>>>>

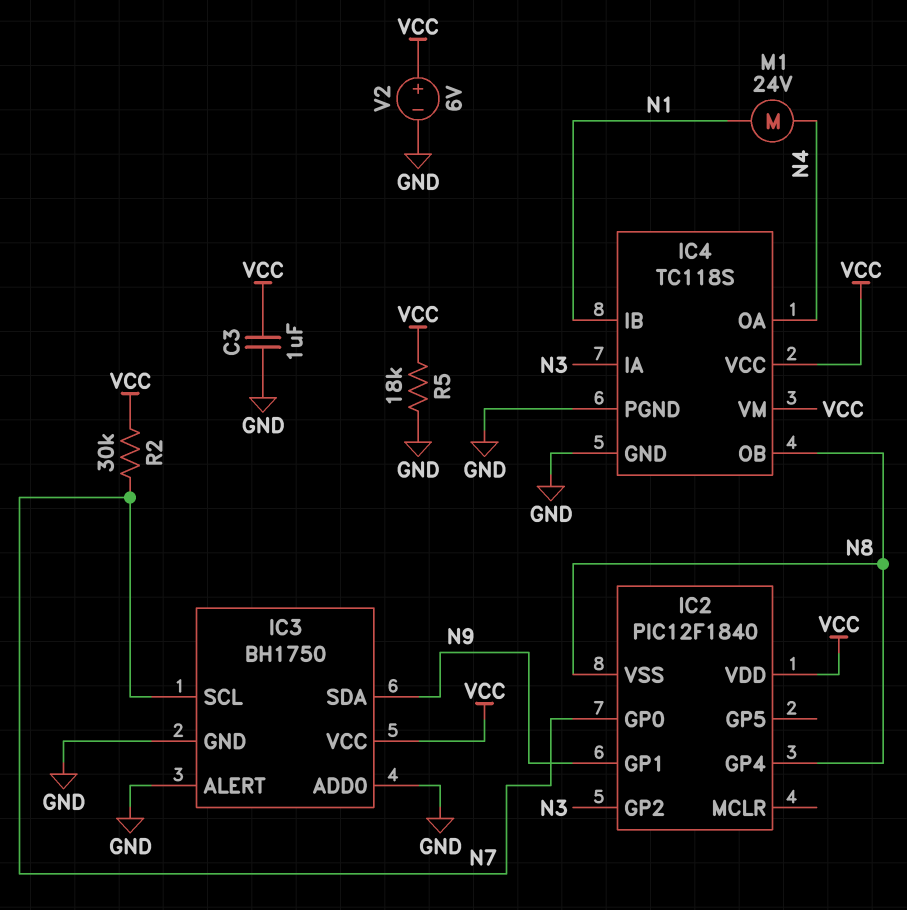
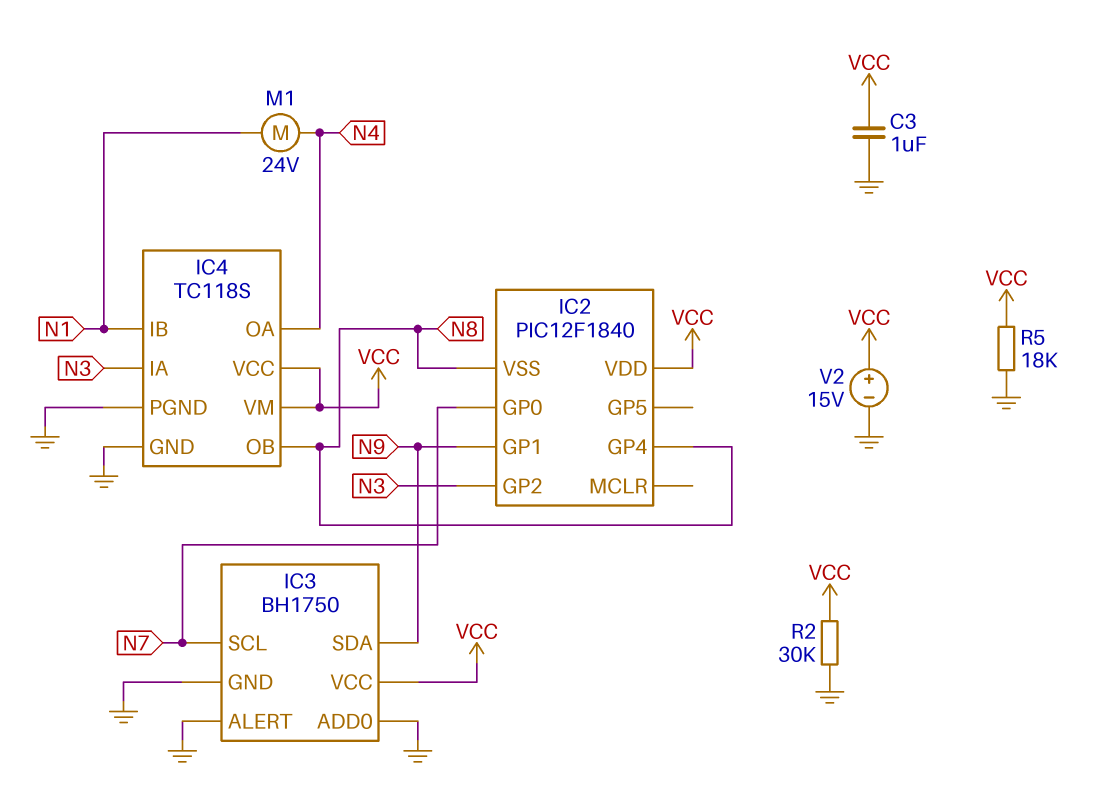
R2: 30k (N7, VCC) -> 30k (GND, VCC)
V2: 6V (plus VCC, minus GND) -> 15V (plus VCC, minus GND)

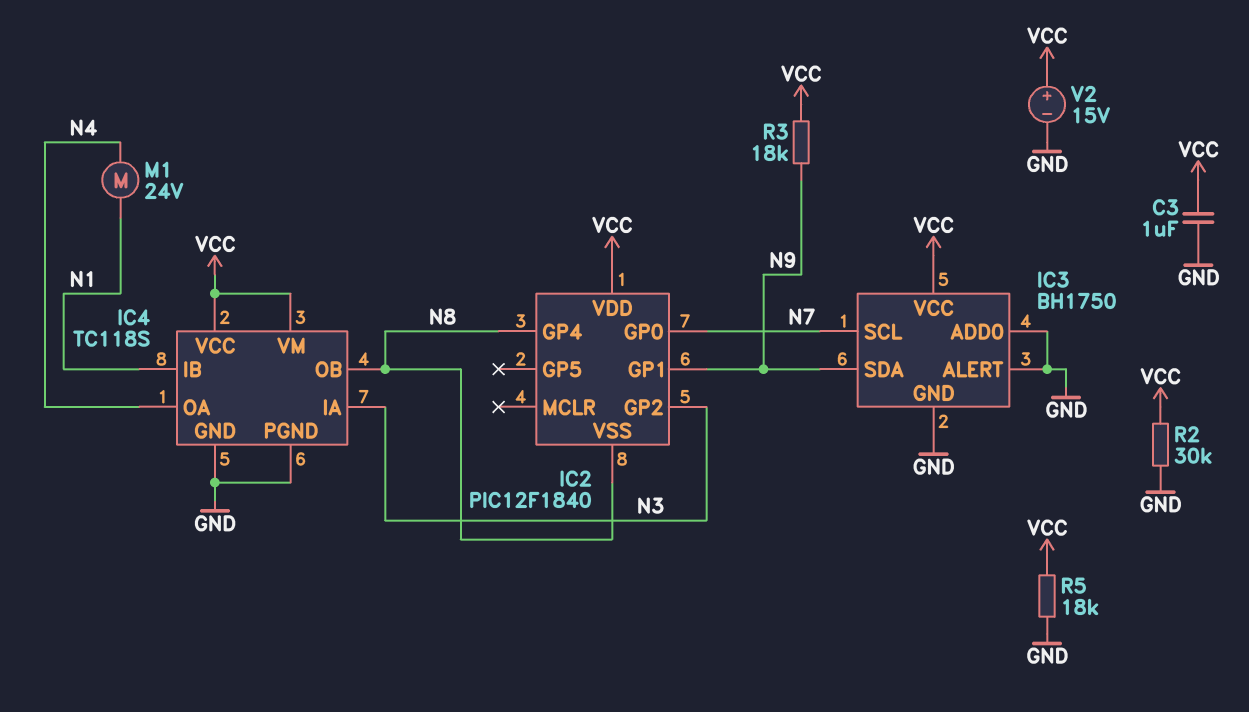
R3: none -> 18k (N9, VCC)

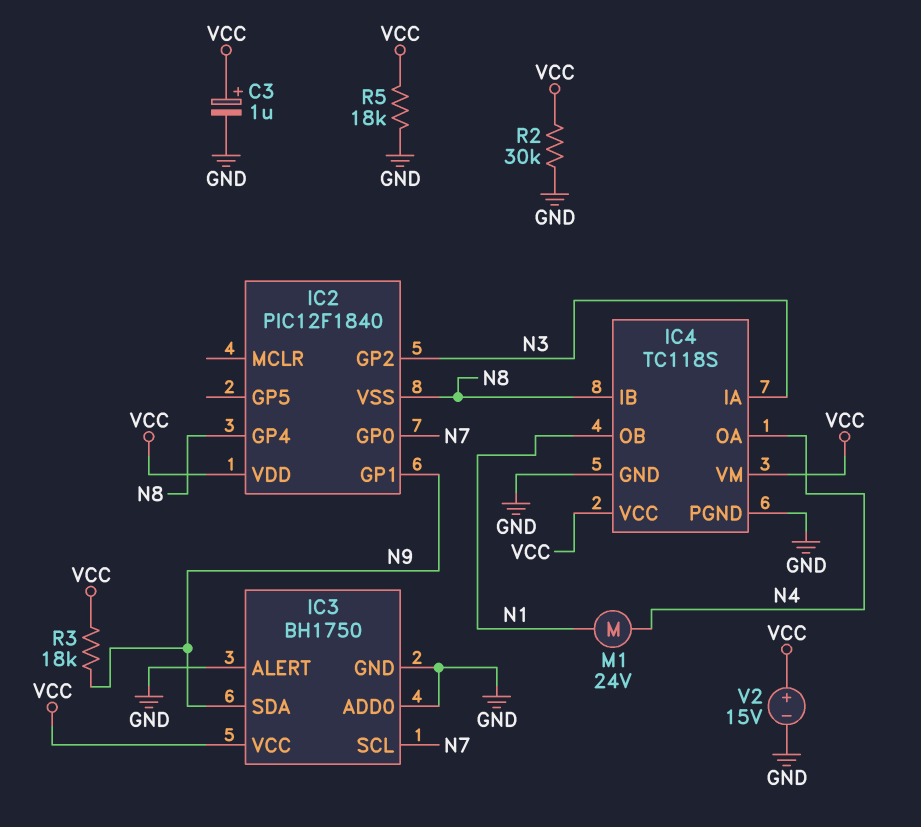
C3: 1uF (GND, VCC) -> 1uF (plus VCC, minus GND)
IC4 pin IB: N1 -> N8
IC4 pin OB: N8 -> N1

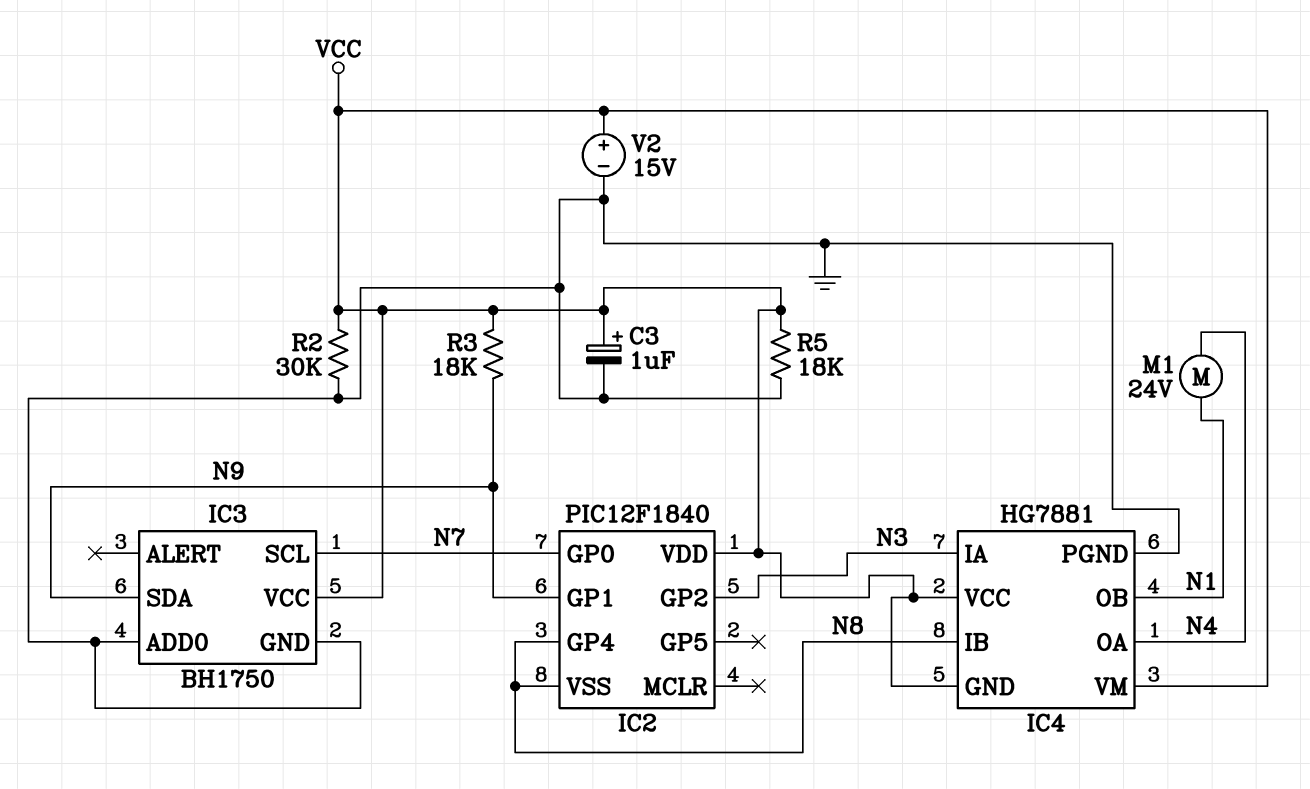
IC3 pin ALERT: GND -> none
IC4: TC118S -> HG7881
IC4 pin GND: GND -> VCC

<<<<

- **WHAT YOU SHOULD DO**
If a line in the records holds the string "minus", copy it.

- **REPLY**
V2: 6V (plus VCC, minus GND) -> 15V (plus VCC, minus GND)
C3: 1uF (GND, VCC) -> 1uF (plus VCC, minus GND)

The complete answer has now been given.